====== Source records ======
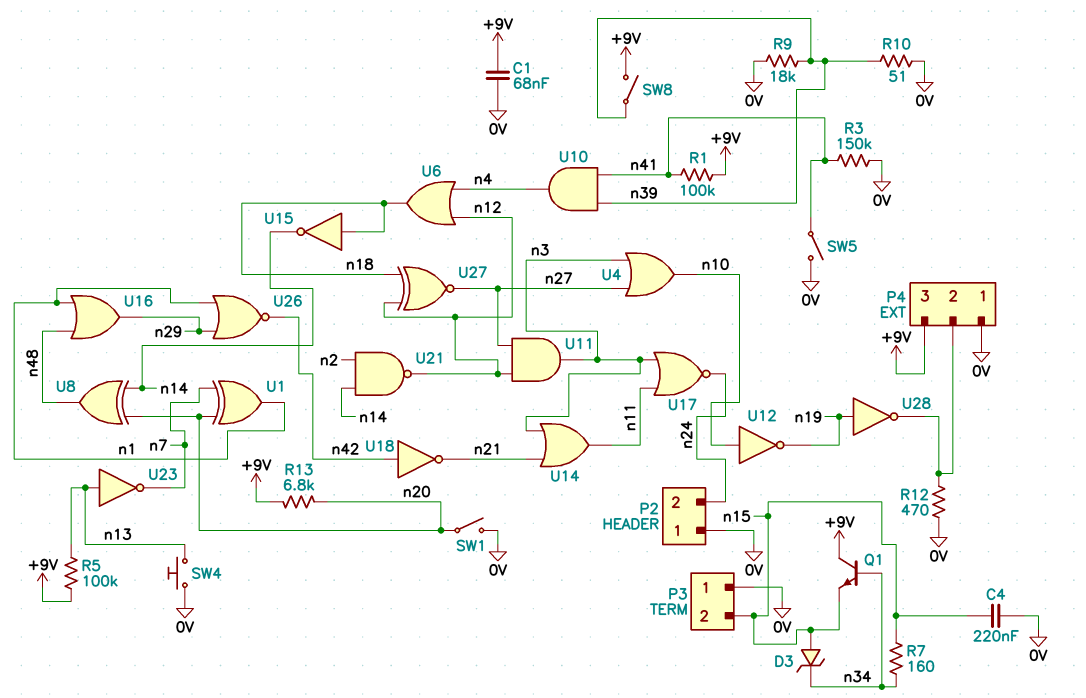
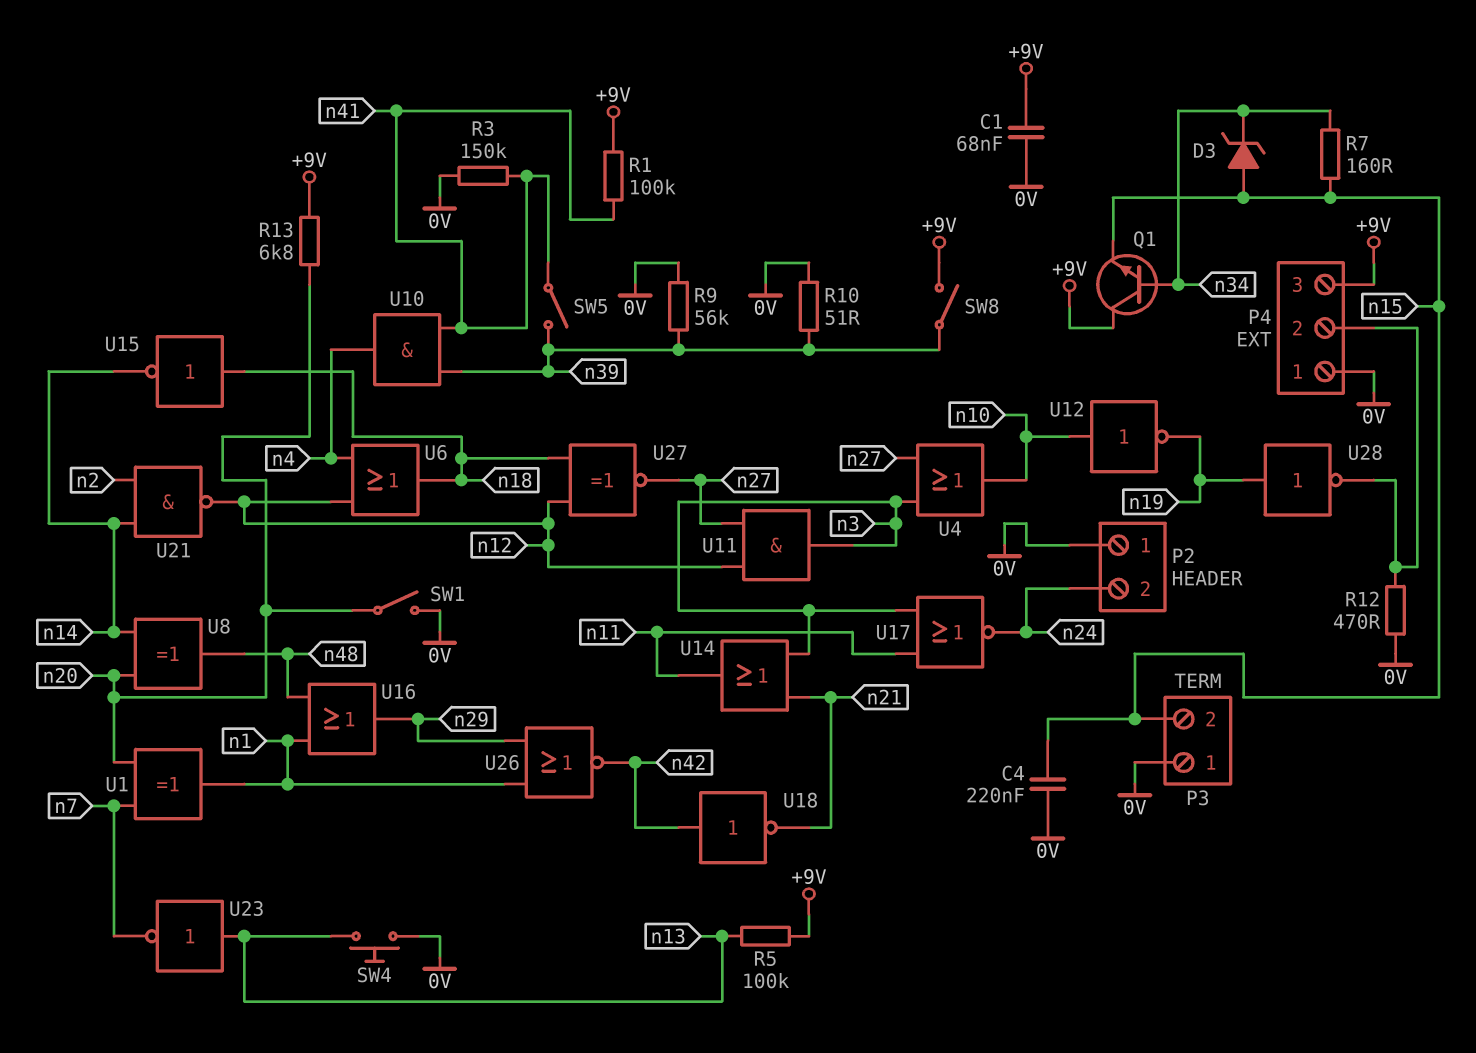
R9: 18k (0V, n39) -> 56k (0V, n39)
SW5: switch (0V, n41) -> switch (n39, n41)

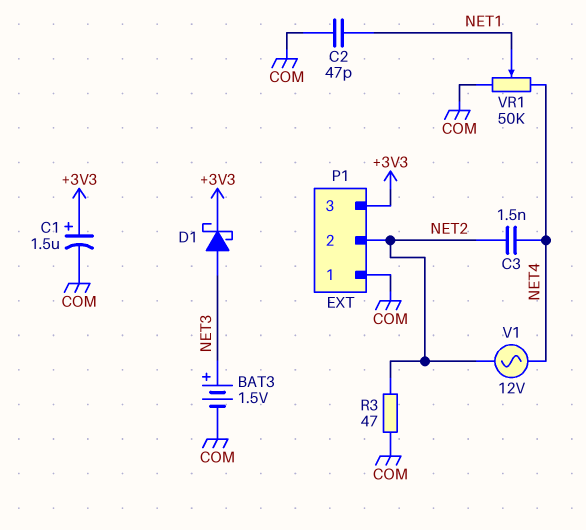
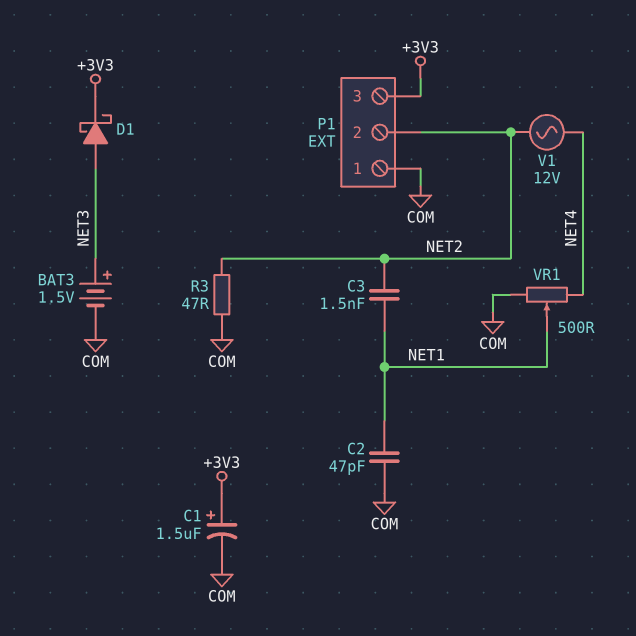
C3: 1.5nF (NET2, NET4) -> 1.5nF (NET1, NET2)
VR1: 50k (COM, NET4, wiper NET1) -> 500 (COM, NET4, wiper NET1)

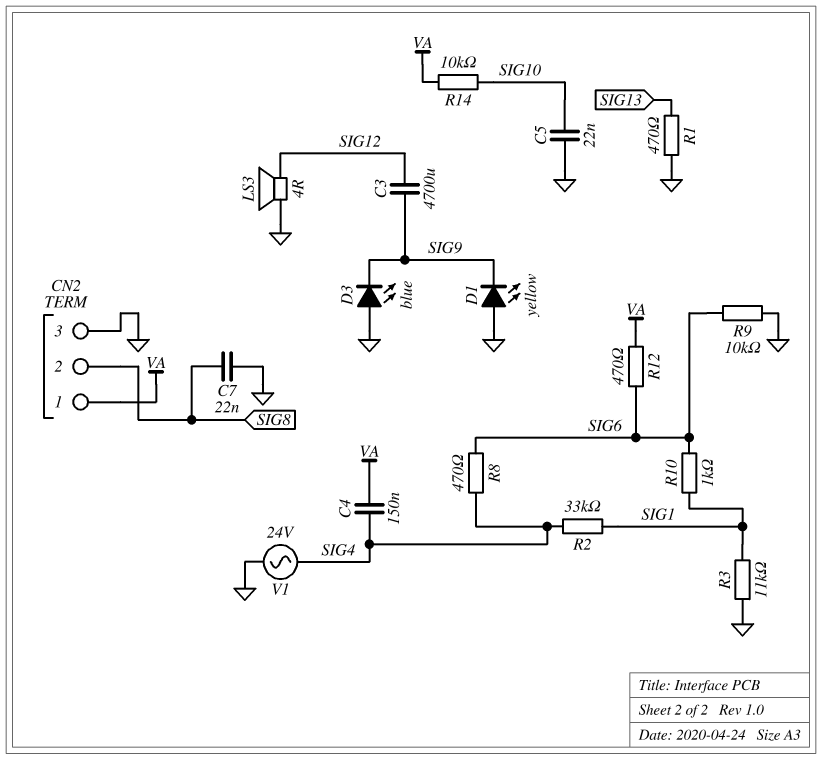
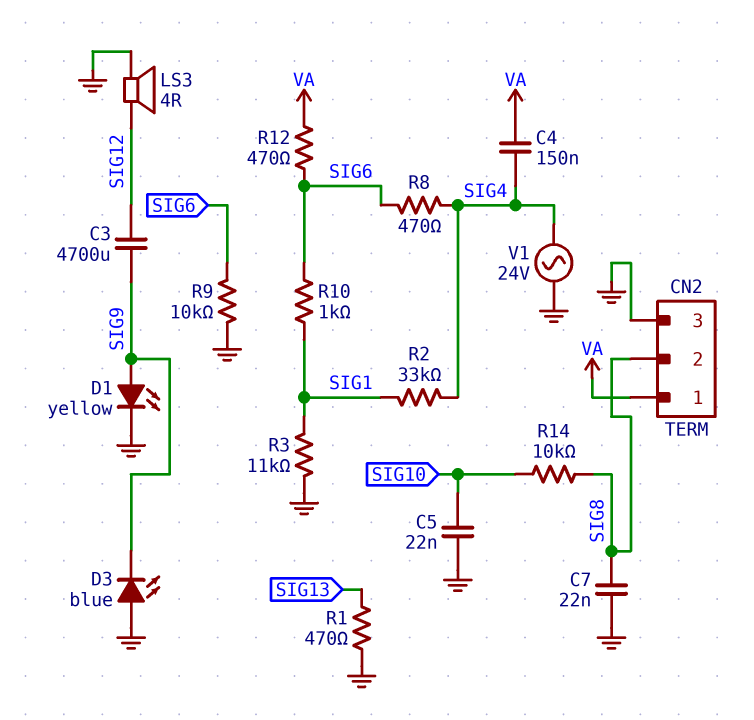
D1: LED yellow (A GND, K SIG9) -> LED yellow (A SIG9, K GND)
R14: 10k (SIG10, VA) -> 10k (SIG8, SIG10)

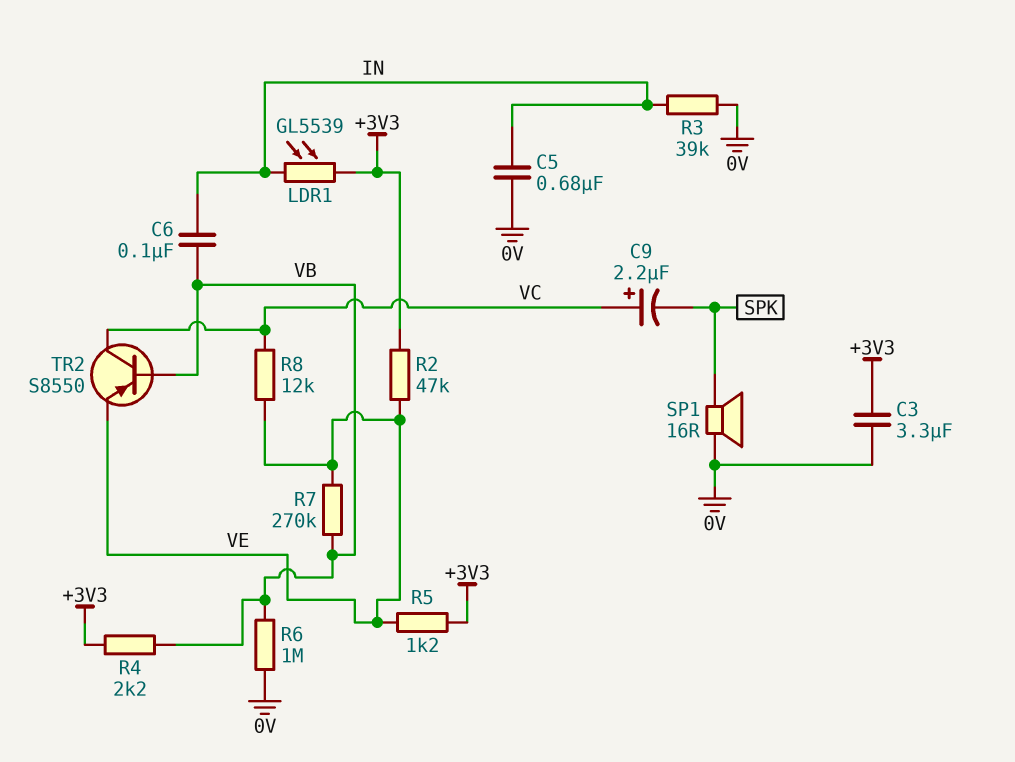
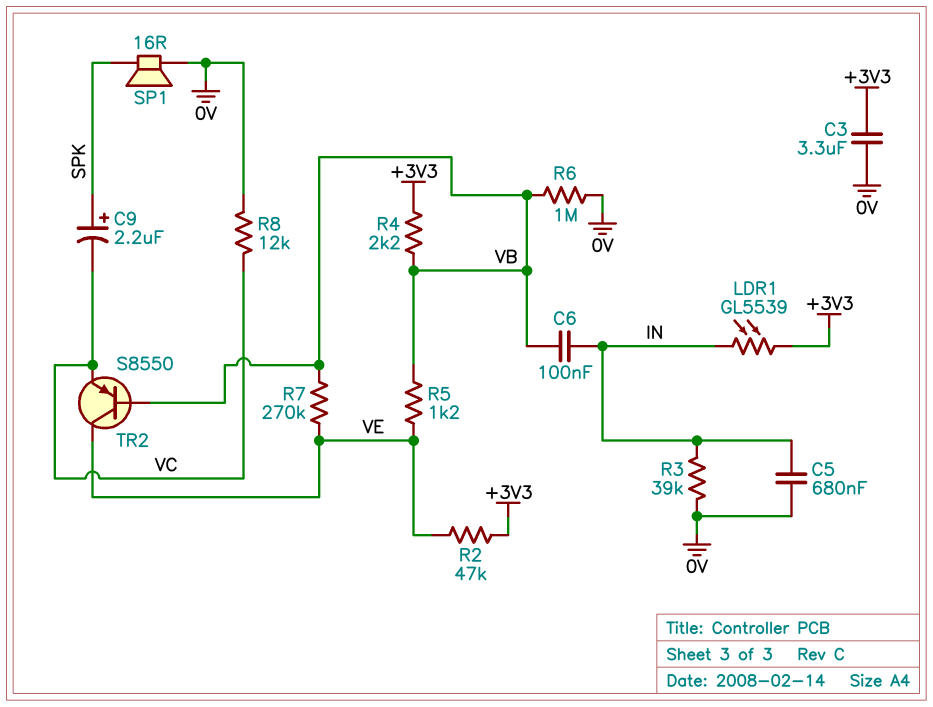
C9: 2.2uF (plus VC, minus SPK) -> 2.2uF (plus SPK, minus VC)
R5: 1.2k (+3V3, VE) -> 1.2k (VB, VE)
R8: 12k (VC, VE) -> 12k (0V, VC)
TR2: PNP S8550 (B VB, C VC, E VE) -> PNP S8550 (B VB, C VE, E VC)

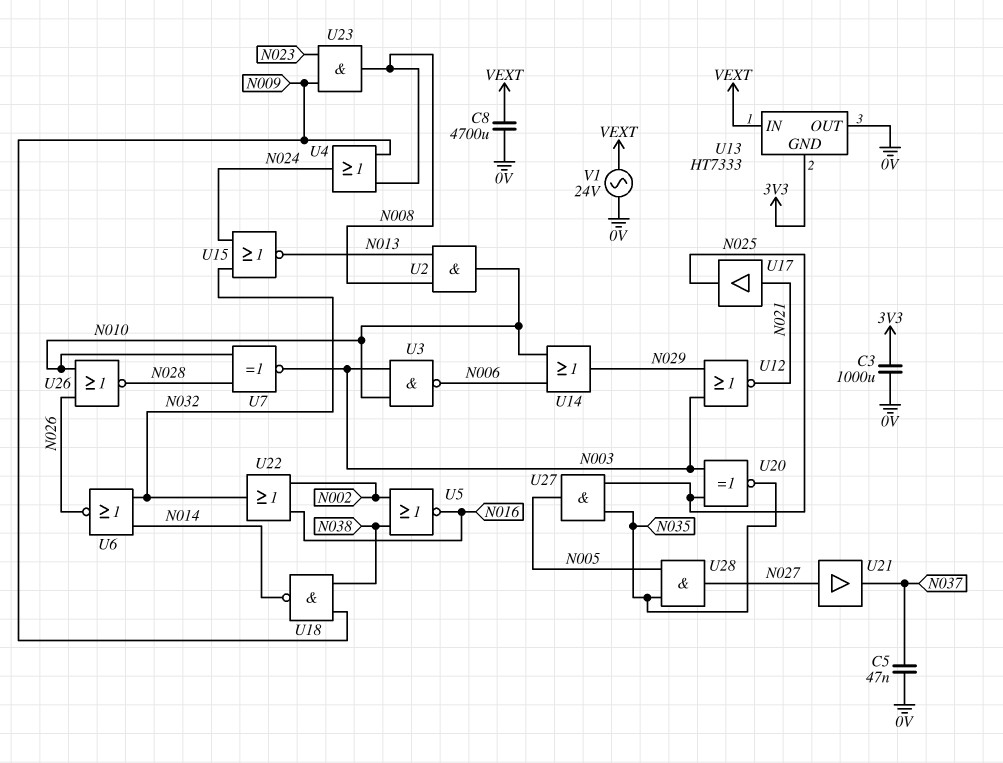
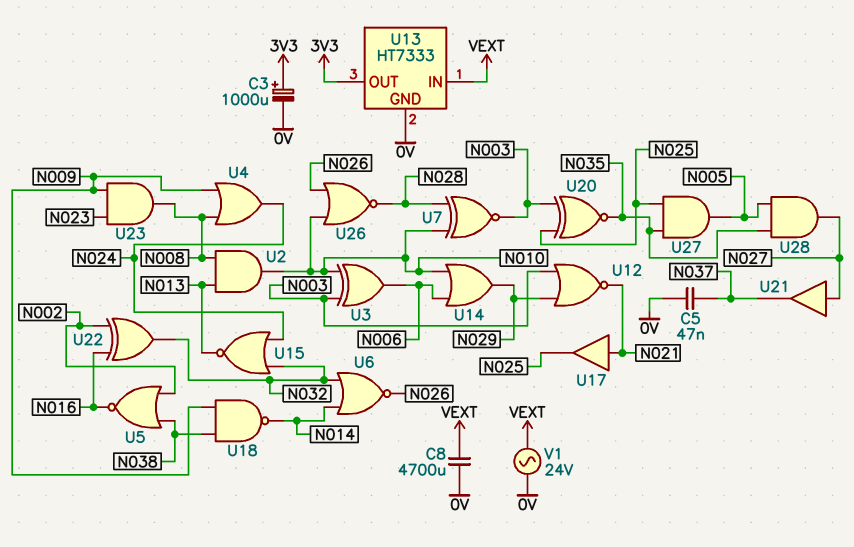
C3: 1000uF (0V, 3V3) -> 1000uF (plus 3V3, minus 0V)
U3: NAND (in N003, in N010, out N006) -> XOR (in N003, in N010, out N006)
U13 pin GND: 3V3 -> 0V
U13 pin OUT: 0V -> 3V3
U22: OR (in N002, in N016, out N032) -> XOR (in N002, in N016, out N032)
======
(Exercise directions) Pictures stay out of this copy. Retype exactly the lines from the one with "R8: 12k (VC, VE) -> 12k (0V, VC)" through the last line of the data, both ends included, and nothing more.

(Answer to this problem)
R8: 12k (VC, VE) -> 12k (0V, VC)
TR2: PNP S8550 (B VB, C VC, E VE) -> PNP S8550 (B VB, C VE, E VC)

C3: 1000uF (0V, 3V3) -> 1000uF (plus 3V3, minus 0V)
U3: NAND (in N003, in N010, out N006) -> XOR (in N003, in N010, out N006)
U13 pin GND: 3V3 -> 0V
U13 pin OUT: 0V -> 3V3
U22: OR (in N002, in N016, out N032) -> XOR (in N002, in N016, out N032)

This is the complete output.